**Raw data**

======

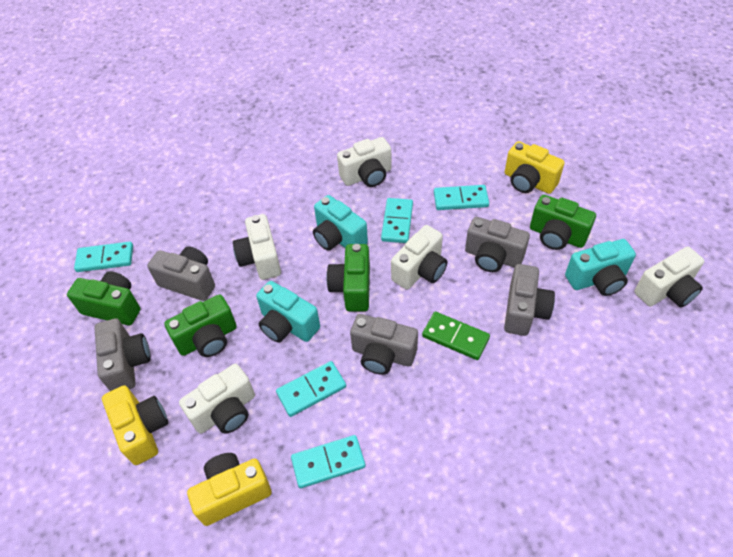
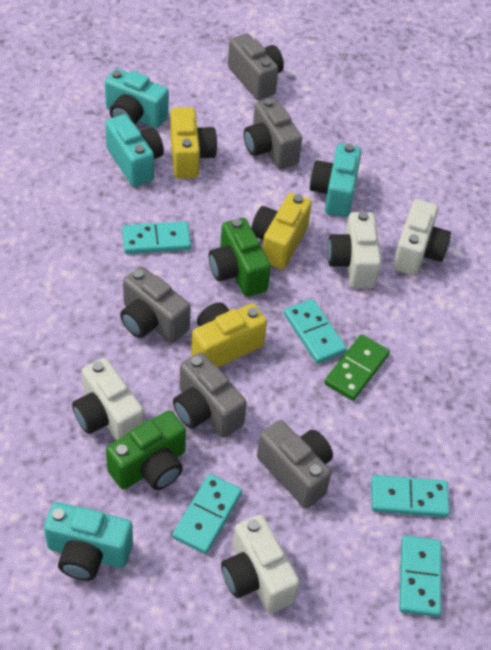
green camera: 4 -> 2
turquoise camera: 3 -> 4
white camera: 5 -> 4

======

**Required work**
Retype each line above exactly. Leave the images out.

**Written solution**
green camera: 4 -> 2
turquoise camera: 3 -> 4
white camera: 5 -> 4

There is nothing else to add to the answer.